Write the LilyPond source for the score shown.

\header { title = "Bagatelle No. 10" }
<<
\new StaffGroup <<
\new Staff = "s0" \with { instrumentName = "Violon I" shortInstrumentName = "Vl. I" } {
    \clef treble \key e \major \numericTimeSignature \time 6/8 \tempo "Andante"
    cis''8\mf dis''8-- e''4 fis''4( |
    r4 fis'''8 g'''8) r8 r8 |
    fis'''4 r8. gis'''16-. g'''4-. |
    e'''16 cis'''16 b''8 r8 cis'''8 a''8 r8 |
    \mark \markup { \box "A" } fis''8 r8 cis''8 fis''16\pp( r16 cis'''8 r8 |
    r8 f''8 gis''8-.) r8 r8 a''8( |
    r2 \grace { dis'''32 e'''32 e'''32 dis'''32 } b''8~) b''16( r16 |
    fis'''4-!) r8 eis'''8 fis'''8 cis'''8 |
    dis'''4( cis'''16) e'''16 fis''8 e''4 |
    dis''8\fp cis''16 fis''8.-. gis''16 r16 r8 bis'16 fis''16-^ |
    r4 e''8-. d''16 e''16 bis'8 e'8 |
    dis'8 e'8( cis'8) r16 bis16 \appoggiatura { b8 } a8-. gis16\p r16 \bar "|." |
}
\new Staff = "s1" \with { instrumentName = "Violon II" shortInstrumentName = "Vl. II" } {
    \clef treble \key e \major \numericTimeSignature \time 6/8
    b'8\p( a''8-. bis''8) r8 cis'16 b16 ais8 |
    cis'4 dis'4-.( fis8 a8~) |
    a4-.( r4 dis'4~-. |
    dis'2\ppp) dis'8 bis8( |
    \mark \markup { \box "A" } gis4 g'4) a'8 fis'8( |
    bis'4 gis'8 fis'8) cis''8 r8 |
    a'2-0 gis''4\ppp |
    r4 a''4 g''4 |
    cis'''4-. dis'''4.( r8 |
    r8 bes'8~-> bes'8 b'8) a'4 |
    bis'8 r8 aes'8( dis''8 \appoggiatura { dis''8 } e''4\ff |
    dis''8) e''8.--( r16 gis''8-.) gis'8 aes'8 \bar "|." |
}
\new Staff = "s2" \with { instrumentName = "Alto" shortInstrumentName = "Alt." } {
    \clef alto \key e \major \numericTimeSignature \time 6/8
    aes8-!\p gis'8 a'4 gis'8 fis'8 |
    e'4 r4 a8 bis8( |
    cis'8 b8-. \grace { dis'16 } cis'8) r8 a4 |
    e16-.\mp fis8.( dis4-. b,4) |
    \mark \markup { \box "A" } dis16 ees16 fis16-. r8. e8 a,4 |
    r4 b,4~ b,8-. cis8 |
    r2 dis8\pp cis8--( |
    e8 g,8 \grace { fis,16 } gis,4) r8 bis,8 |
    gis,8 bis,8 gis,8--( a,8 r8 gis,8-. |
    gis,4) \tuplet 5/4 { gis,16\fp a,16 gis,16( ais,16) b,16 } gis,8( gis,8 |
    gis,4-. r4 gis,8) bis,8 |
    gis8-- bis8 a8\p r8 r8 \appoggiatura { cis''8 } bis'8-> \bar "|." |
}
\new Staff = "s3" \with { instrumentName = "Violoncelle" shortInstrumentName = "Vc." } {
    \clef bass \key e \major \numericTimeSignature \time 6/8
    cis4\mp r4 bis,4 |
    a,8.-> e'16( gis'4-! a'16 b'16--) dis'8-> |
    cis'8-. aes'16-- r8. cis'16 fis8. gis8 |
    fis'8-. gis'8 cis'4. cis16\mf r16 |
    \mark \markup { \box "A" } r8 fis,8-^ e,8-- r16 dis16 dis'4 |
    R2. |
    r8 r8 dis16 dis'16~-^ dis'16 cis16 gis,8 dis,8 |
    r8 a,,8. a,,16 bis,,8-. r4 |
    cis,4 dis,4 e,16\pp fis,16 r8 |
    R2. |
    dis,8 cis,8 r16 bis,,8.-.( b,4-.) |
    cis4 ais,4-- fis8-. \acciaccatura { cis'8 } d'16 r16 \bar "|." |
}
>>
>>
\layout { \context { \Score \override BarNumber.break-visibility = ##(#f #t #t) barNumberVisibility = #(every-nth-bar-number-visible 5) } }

» **EXERCISE DIRECTIONS**: Select every line of the items that contains the string "shortInstrumentName" and copy each of those lines.

» **FULL OUTPUT**:
\new Staff = "s0" \with { instrumentName = "Violon I" shortInstrumentName = "Vl. I" } {
\new Staff = "s1" \with { instrumentName = "Violon II" shortInstrumentName = "Vl. II" } {
\new Staff = "s2" \with { instrumentName = "Alto" shortInstrumentName = "Alt." } {
\new Staff = "s3" \with { instrumentName = "Violoncelle" shortInstrumentName = "Vc." } {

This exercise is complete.